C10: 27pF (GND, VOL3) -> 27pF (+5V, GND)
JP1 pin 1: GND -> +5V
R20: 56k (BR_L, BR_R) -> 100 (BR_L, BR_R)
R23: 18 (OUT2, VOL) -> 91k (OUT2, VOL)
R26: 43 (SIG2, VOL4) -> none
...
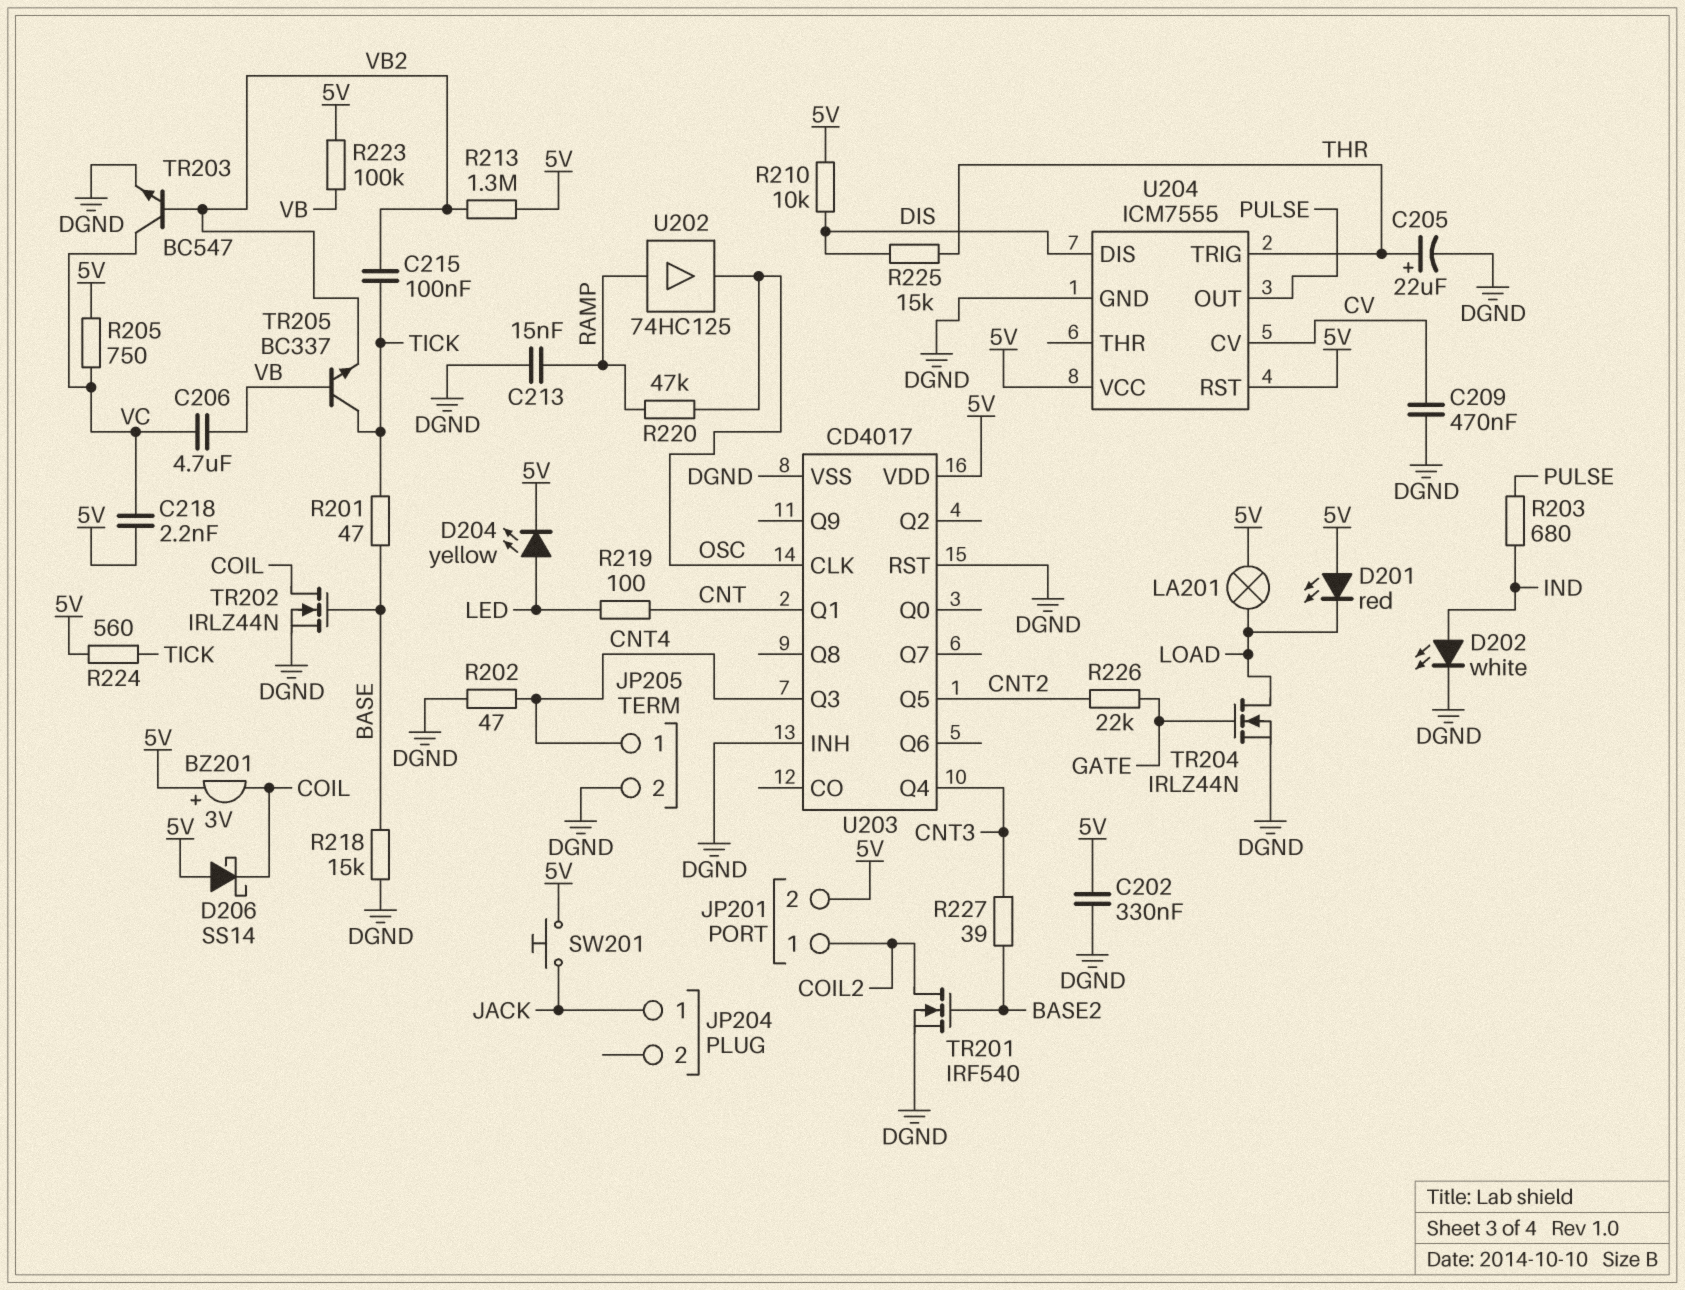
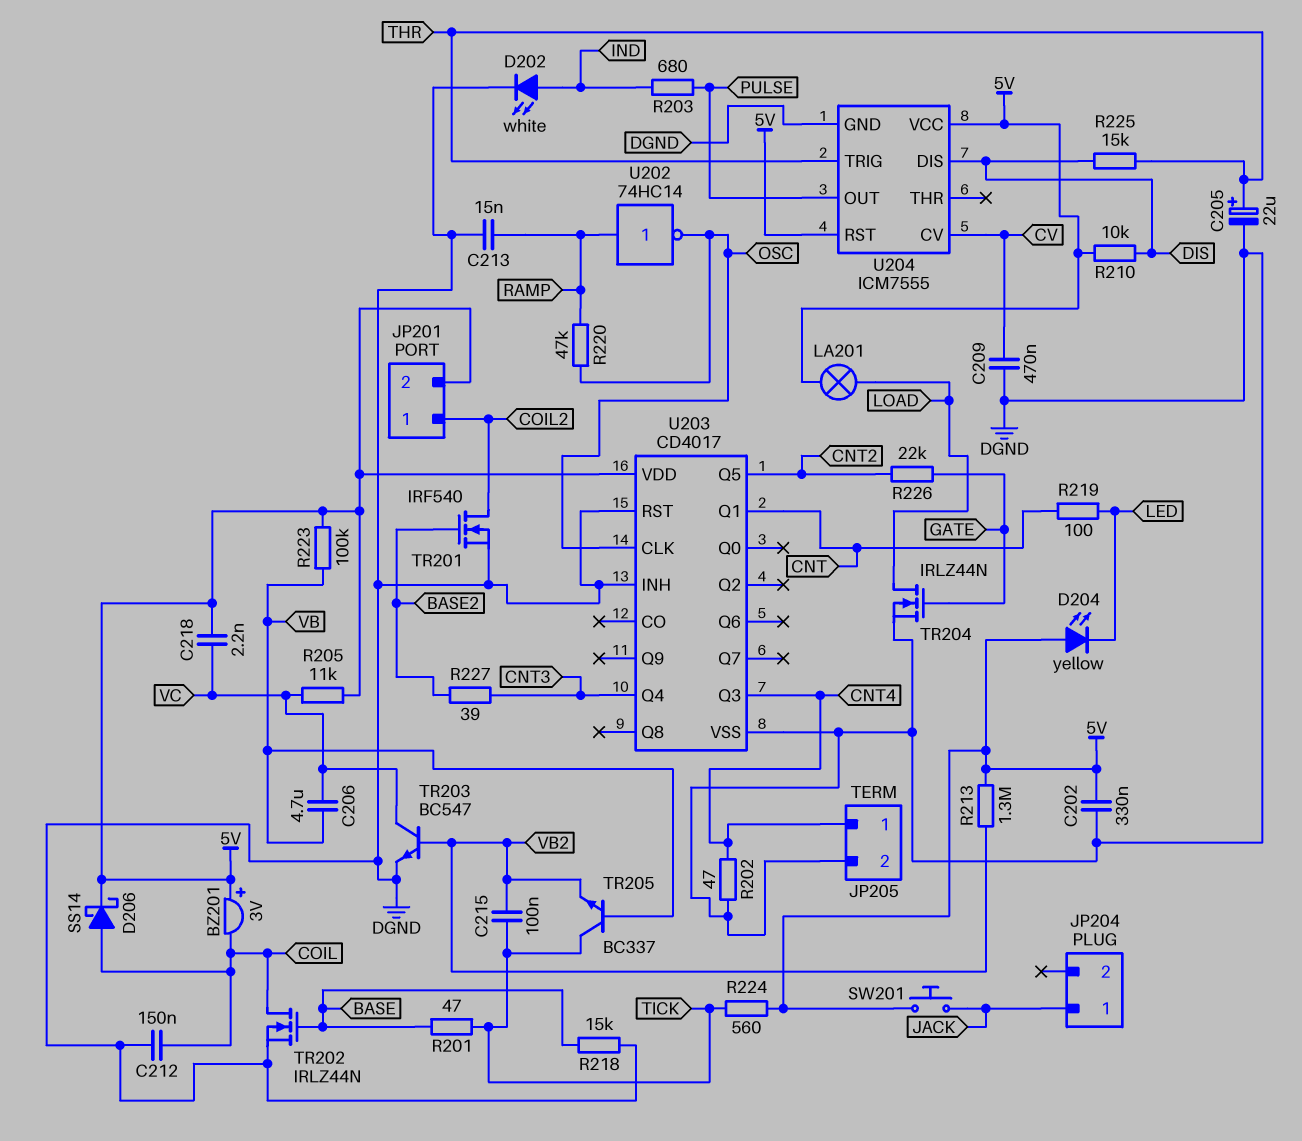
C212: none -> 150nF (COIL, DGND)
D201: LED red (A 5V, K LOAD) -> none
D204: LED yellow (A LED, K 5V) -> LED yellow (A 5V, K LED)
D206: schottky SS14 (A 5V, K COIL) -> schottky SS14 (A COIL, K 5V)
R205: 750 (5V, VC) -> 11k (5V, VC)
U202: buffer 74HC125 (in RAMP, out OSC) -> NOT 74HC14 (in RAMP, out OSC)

— Description of the task —
Copy every line of the material above in which the string "none" can be found.

— Result —
R26: 43 (SIG2, VOL4) -> none
C212: none -> 150nF (COIL, DGND)
D201: LED red (A 5V, K LOAD) -> none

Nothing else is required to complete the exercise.